TASK DESCRIPTION:
The only thing to report is how many lines of the data contain the word "purple".

MATERIAL SUPPLIED:
# # # #
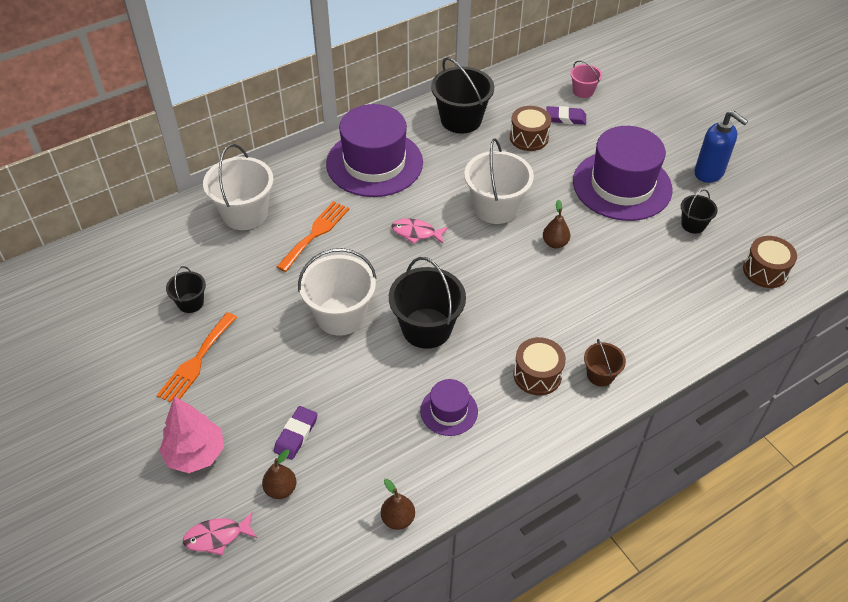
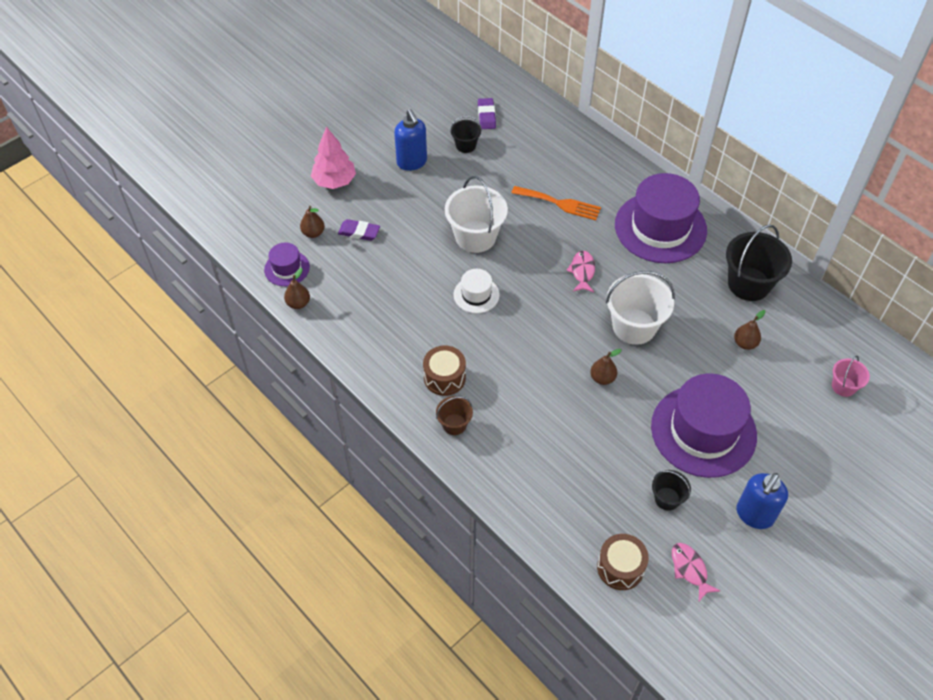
camera: 80 degrees right, 5 degrees up
(196, 361) = (412, 162): orange fork -> blue soap dispenser
(217, 536) = (273, 208): pink fish -> pink fish (690, 569)
(245, 213) = (568, 154): white bucket -> none
(426, 328) = (476, 294): black bucket -> white hat
(449, 411) = (397, 321): purple hat -> purple hat (287, 268)
(529, 137) = (745, 343): brown drum -> brown pear
(565, 118) = (790, 373): purple eraser -> purple eraser (486, 116)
# # # #
RESPONSE:
2